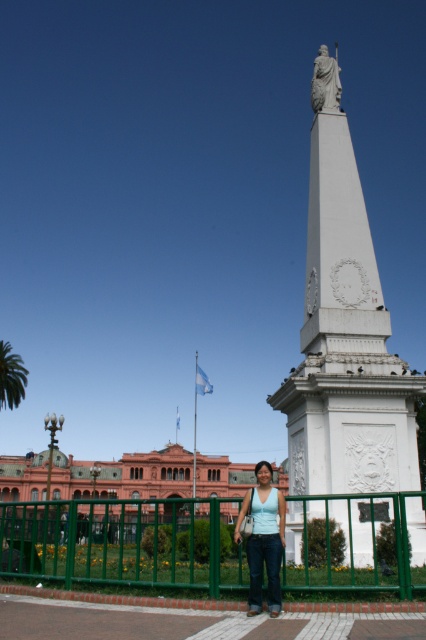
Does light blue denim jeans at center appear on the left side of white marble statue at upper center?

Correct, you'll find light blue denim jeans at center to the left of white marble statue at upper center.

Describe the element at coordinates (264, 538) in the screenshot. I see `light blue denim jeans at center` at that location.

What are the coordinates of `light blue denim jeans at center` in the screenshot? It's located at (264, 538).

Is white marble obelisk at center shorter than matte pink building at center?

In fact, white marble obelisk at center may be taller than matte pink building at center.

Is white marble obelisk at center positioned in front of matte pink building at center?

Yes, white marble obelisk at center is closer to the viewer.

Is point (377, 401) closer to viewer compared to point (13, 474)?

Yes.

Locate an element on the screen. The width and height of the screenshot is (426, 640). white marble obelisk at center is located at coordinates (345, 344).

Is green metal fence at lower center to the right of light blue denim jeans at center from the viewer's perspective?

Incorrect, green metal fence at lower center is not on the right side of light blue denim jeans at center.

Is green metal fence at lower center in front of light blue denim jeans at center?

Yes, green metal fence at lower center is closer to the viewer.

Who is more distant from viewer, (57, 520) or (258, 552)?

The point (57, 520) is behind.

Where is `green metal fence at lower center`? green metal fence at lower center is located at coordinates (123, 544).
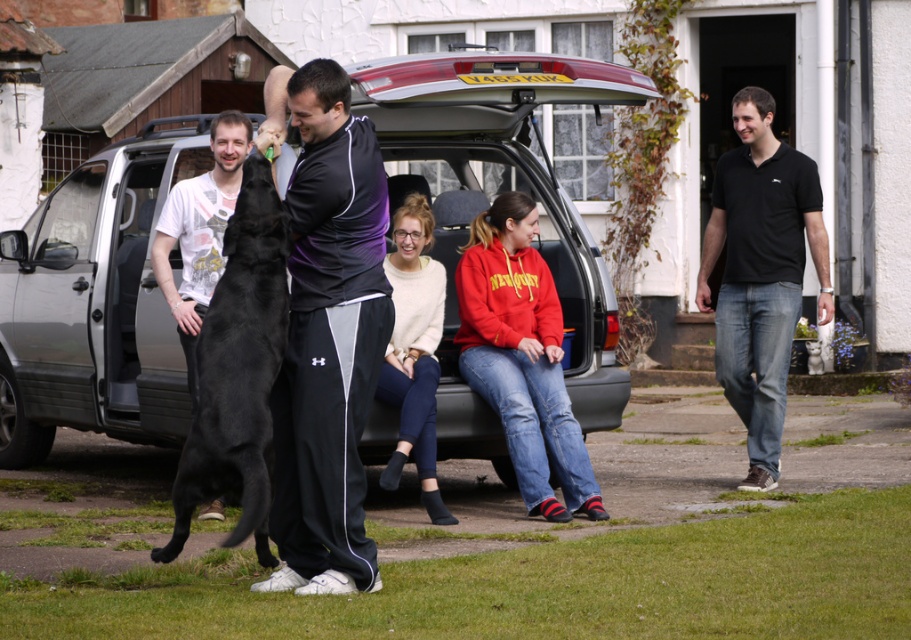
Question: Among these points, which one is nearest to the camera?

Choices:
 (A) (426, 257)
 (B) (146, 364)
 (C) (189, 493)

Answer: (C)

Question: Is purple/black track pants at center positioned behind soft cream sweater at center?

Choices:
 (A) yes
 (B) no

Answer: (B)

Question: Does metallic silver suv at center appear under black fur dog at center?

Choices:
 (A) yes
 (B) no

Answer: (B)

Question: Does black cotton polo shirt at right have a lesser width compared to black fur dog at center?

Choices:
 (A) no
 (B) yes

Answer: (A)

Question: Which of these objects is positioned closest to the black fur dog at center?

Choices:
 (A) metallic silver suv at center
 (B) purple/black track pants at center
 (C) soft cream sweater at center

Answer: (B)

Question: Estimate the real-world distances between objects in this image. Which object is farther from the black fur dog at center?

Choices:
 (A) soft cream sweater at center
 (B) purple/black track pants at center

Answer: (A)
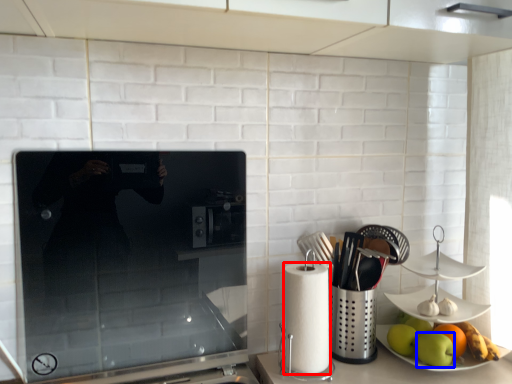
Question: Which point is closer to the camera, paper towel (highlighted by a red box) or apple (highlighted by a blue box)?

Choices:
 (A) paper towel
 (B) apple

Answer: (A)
+ + + + +
◆ **Given task**: Put every line of the data above into a Markdown table with the columns Row and Line, numbering the rows in order and skipping blank lines. Leave the pictures out.

◆ **Final result**:
| Row | Line |
|---|---|
| 1 | Does light blue denim jeans at center appear on the left side of white marble statue at upper center? |
| 2 | Correct, you'll find light blue denim jeans at center to the left of white marble statue at upper center. |
| 3 | Describe the element at coordinates (264, 538) in the screenshot. I see `light blue denim jeans at center` at that location. |
| 4 | What are the coordinates of `light blue denim jeans at center` in the screenshot? It's located at (264, 538). |
| 5 | Is white marble obelisk at center shorter than matte pink building at center? |
| 6 | In fact, white marble obelisk at center may be taller than matte pink building at center. |
| 7 | Is white marble obelisk at center positioned in front of matte pink building at center? |
| 8 | Yes, white marble obelisk at center is closer to the viewer. |
| 9 | Is point (377, 401) closer to viewer compared to point (13, 474)? |
| 10 | Yes. |
| 11 | Locate an element on the screen. The width and height of the screenshot is (426, 640). white marble obelisk at center is located at coordinates (345, 344). |
| 12 | Is green metal fence at lower center to the right of light blue denim jeans at center from the viewer's perspective? |
| 13 | Incorrect, green metal fence at lower center is not on the right side of light blue denim jeans at center. |
| 14 | Is green metal fence at lower center in front of light blue denim jeans at center? |
| 15 | Yes, green metal fence at lower center is closer to the viewer. |
| 16 | Who is more distant from viewer, (57, 520) or (258, 552)? |
| 17 | The point (57, 520) is behind. |
| 18 | Where is `green metal fence at lower center`? green metal fence at lower center is located at coordinates (123, 544). |
| 19 | Question: Among these points, which one is nearest to the camera? |
| 20 | Choices: |
| 21 |  (A) (426, 257) |
| 22 |  (B) (146, 364) |
| 23 |  (C) (189, 493) |
| 24 | Answer: (C) |
| 25 | Question: Is purple/black track pants at center positioned behind soft cream sweater at center? |
| 26 | Choices: |
| 27 |  (A) yes |
| 28 |  (B) no |
| 29 | Answer: (B) |
| 30 | Question: Does metallic silver suv at center appear under black fur dog at center? |
| 31 | Choices: |
| 32 |  (A) yes |
| 33 |  (B) no |
| 34 | Answer: (B) |
| 35 | Question: Does black cotton polo shirt at right have a lesser width compared to black fur dog at center? |
| 36 | Choices: |
| 37 |  (A) no |
| 38 |  (B) yes |
| 39 | Answer: (A) |
| 40 | Question: Which of these objects is positioned closest to the black fur dog at center? |
| 41 | Choices: |
| 42 |  (A) metallic silver suv at center |
| 43 |  (B) purple/black track pants at center |
| 44 |  (C) soft cream sweater at center |
| 45 | Answer: (B) |
| 46 | Question: Estimate the real-world distances between objects in this image. Which object is farther from the black fur dog at center? |
| 47 | Choices: |
| 48 |  (A) soft cream sweater at center |
| 49 |  (B) purple/black track pants at center |
| 50 | Answer: (A) |
| 51 | Question: Which point is closer to the camera, paper towel (highlighted by a red box) or apple (highlighted by a blue box)? |
| 52 | Choices: |
| 53 |  (A) paper towel |
| 54 |  (B) apple |
| 55 | Answer: (A) |